**Excerpted records:**
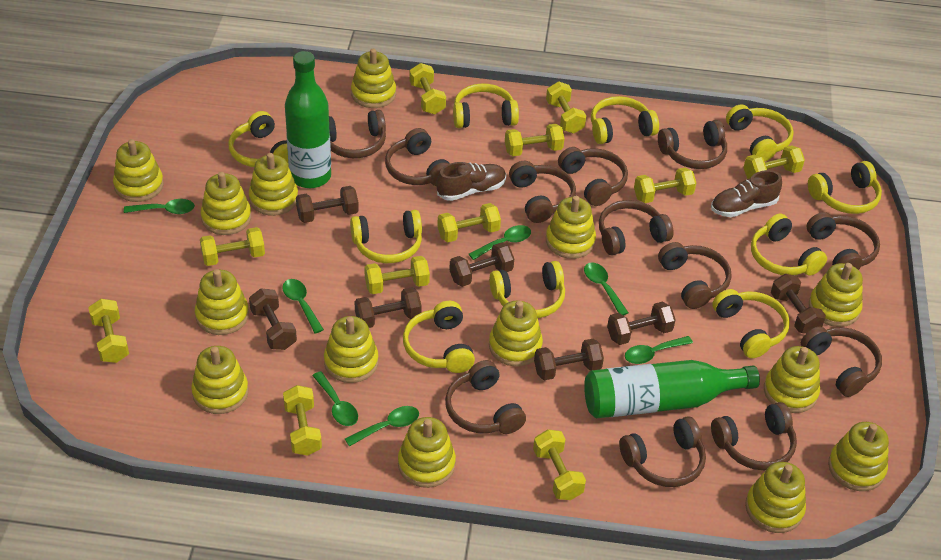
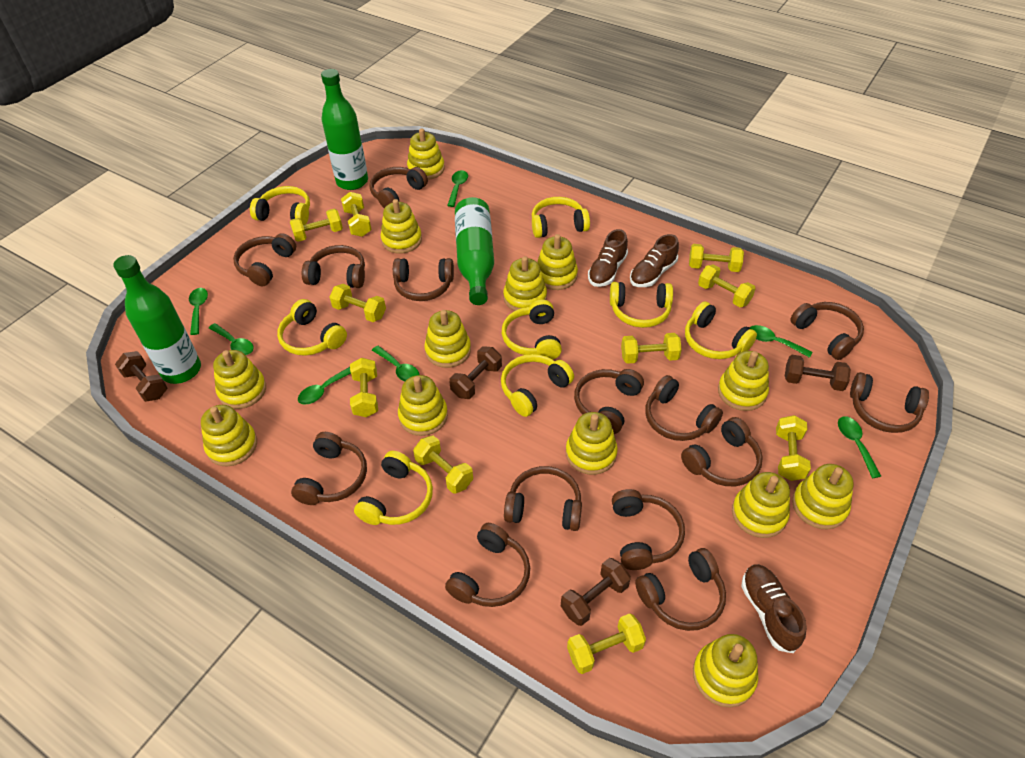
brown dumbbell: 7 -> 4
brown headphones: 12 -> 14
brown shoe: 2 -> 3
green bottle: 2 -> 3
yellow dumbbell: 11 -> 10
yellow headphones: 10 -> 8
yellow stacking toy: 14 -> 13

**Description of the task:** Every record above should come back exactly, but without its pictures.

**Response area:**
brown dumbbell: 7 -> 4
brown headphones: 12 -> 14
brown shoe: 2 -> 3
green bottle: 2 -> 3
yellow dumbbell: 11 -> 10
yellow headphones: 10 -> 8
yellow stacking toy: 14 -> 13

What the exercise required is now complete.